__WHAT THE TASK ASKS__
Here is the task for the records below: repeat exactly the lines from the one with "R210: 47k (VA, n15) -> 10k (VA, n15)" to the one with "S1: switch (GND, n12) -> button (GND, n12)", both included, and nothing else.

Records from a data collection:
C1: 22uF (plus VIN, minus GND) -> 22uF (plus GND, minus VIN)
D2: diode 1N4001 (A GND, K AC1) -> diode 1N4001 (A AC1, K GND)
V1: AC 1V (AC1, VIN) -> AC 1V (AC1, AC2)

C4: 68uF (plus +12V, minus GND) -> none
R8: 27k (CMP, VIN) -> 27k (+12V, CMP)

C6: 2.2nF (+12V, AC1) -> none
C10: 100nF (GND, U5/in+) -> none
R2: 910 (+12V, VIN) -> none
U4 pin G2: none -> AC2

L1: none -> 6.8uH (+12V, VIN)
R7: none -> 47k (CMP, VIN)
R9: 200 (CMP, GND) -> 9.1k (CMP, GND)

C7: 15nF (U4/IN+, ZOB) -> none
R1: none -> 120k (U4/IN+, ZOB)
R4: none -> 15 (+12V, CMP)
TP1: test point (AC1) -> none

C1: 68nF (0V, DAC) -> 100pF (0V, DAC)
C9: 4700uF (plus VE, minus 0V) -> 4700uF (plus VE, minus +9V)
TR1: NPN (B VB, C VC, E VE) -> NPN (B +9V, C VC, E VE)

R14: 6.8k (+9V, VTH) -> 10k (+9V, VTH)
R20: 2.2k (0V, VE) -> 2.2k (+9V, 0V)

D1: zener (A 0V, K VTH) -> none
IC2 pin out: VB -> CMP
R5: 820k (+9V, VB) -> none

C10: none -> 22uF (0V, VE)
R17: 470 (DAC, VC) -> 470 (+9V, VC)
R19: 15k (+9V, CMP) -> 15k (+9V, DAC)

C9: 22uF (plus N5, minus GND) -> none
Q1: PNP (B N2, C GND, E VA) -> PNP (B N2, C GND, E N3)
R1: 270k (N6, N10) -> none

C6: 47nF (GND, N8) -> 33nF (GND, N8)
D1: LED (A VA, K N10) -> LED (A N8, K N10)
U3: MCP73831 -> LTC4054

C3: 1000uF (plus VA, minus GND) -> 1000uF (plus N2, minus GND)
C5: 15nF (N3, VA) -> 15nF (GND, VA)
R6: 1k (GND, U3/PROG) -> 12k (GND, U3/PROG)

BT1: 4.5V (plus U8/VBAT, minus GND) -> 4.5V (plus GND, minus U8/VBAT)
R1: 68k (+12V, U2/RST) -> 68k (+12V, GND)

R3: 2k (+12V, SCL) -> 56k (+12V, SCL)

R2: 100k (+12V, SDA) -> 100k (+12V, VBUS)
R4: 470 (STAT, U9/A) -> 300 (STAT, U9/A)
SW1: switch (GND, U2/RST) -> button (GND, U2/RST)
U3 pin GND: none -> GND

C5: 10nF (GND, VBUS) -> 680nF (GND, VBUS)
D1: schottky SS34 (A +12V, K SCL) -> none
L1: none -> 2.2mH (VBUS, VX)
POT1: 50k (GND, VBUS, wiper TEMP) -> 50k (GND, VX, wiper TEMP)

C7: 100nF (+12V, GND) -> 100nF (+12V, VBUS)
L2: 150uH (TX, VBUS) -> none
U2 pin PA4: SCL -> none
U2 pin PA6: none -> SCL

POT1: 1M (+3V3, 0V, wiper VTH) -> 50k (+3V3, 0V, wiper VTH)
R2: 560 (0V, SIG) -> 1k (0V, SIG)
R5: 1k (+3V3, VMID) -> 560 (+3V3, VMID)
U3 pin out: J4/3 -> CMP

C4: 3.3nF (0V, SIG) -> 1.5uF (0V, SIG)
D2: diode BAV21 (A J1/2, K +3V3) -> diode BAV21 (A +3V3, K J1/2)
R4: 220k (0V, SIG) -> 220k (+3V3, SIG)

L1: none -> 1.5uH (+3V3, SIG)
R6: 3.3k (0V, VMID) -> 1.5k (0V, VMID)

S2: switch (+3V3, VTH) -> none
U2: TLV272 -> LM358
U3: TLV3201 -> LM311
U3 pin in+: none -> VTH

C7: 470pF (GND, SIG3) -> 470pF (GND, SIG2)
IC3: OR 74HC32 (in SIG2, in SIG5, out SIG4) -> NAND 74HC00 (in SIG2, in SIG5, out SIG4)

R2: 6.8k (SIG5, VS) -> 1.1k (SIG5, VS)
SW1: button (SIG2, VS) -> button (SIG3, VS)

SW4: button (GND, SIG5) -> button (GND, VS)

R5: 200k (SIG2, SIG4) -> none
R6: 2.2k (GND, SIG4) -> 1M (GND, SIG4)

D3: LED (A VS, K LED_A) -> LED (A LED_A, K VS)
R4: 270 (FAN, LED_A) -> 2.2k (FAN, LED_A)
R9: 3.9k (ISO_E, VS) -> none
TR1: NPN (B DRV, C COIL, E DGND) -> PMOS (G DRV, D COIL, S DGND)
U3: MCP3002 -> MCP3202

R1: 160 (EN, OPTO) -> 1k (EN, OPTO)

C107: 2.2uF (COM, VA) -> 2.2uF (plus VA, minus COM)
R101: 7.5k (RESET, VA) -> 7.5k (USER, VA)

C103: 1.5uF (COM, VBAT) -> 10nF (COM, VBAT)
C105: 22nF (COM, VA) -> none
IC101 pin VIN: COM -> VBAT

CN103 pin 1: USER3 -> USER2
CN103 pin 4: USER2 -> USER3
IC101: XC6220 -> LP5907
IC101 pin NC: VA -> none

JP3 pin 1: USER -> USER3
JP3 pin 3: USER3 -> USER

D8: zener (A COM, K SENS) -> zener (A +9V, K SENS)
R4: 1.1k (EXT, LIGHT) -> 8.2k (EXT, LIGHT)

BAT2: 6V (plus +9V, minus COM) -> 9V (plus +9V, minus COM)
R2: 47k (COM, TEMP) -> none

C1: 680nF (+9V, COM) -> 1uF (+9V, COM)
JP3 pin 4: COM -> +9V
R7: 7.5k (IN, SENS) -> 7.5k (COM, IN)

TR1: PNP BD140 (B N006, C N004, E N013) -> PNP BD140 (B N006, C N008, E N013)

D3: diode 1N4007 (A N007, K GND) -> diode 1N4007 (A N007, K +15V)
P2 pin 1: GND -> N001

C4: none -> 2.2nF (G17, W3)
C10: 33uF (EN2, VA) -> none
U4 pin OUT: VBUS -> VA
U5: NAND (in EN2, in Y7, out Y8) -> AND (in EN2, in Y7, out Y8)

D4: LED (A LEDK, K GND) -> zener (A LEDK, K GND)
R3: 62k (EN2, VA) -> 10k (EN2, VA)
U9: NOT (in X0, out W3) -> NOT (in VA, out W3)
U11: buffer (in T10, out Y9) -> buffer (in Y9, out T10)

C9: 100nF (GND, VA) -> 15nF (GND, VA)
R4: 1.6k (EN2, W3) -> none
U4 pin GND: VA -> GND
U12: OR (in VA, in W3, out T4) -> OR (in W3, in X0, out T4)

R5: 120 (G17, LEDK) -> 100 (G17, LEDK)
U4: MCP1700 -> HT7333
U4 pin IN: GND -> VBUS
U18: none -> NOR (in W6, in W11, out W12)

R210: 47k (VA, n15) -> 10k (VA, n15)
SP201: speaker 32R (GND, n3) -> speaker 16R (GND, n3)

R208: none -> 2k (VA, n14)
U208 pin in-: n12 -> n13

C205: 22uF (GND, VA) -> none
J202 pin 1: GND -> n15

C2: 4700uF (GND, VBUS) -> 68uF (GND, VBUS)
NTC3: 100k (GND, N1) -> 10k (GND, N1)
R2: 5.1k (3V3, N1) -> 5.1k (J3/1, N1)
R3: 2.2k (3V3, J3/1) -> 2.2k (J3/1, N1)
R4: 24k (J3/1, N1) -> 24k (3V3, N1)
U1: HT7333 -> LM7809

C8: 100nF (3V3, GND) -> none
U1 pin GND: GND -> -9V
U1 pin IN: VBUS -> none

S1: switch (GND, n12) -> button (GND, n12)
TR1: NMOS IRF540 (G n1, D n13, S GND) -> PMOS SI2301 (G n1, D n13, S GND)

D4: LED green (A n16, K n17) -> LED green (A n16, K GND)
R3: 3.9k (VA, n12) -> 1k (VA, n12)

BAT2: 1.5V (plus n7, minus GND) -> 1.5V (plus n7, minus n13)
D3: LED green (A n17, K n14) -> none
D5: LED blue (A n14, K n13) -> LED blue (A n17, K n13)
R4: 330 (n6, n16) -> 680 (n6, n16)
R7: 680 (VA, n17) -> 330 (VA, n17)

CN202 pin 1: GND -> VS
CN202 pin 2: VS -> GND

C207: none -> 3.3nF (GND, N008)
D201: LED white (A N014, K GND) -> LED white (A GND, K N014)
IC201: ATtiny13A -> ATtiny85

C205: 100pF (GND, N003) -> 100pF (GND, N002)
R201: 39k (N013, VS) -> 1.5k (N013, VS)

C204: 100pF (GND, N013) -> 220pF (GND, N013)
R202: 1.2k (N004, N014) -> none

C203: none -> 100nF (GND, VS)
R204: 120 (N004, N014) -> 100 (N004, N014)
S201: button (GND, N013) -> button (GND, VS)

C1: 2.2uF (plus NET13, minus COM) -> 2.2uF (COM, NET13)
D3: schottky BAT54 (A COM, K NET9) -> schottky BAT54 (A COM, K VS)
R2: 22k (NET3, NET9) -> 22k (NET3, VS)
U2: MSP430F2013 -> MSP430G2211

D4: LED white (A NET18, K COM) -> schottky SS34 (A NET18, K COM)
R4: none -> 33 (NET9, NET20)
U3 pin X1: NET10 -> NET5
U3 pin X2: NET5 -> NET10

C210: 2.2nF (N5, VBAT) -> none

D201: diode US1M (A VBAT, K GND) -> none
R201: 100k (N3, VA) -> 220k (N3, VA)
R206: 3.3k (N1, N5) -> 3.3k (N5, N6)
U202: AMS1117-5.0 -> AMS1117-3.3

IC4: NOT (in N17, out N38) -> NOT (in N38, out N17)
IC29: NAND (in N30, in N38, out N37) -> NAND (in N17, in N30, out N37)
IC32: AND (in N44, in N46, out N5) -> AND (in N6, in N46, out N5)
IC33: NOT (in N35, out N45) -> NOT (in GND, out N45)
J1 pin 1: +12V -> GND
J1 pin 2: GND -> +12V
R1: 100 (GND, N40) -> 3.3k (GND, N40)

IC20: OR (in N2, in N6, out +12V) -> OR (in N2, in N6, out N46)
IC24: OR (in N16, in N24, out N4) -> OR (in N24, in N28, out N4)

__COMPLETED TASK__
R210: 47k (VA, n15) -> 10k (VA, n15)
SP201: speaker 32R (GND, n3) -> speaker 16R (GND, n3)

R208: none -> 2k (VA, n14)
U208 pin in-: n12 -> n13

C205: 22uF (GND, VA) -> none
J202 pin 1: GND -> n15

C2: 4700uF (GND, VBUS) -> 68uF (GND, VBUS)
NTC3: 100k (GND, N1) -> 10k (GND, N1)
R2: 5.1k (3V3, N1) -> 5.1k (J3/1, N1)
R3: 2.2k (3V3, J3/1) -> 2.2k (J3/1, N1)
R4: 24k (J3/1, N1) -> 24k (3V3, N1)
U1: HT7333 -> LM7809

C8: 100nF (3V3, GND) -> none
U1 pin GND: GND -> -9V
U1 pin IN: VBUS -> none

S1: switch (GND, n12) -> button (GND, n12)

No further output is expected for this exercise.